### Information provided
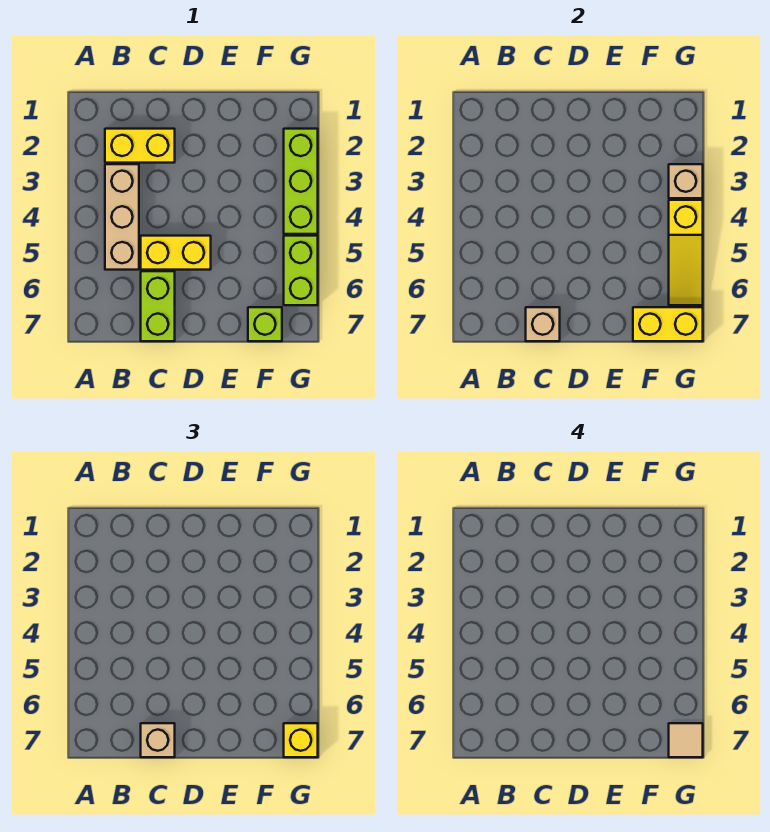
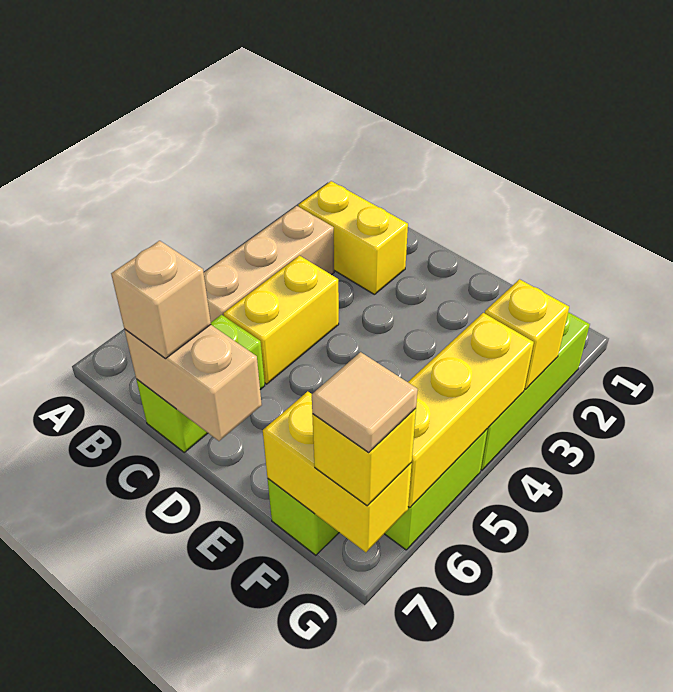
yellow brick C5:D5 level 1 -> yellow brick C4:C5 level 1
tan brick C7 level 2 -> tan brick C7:D7 level 2
tan brick G3 level 2 -> yellow brick G3 level 2
yellow slope G4:G6 level 2 top 4 -> yellow brick G4:G6 level 2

### Brief
Pull out each line of the listing that holds the string "yellow".

### Worked solution
yellow brick C5:D5 level 1 -> yellow brick C4:C5 level 1
tan brick G3 level 2 -> yellow brick G3 level 2
yellow slope G4:G6 level 2 top 4 -> yellow brick G4:G6 level 2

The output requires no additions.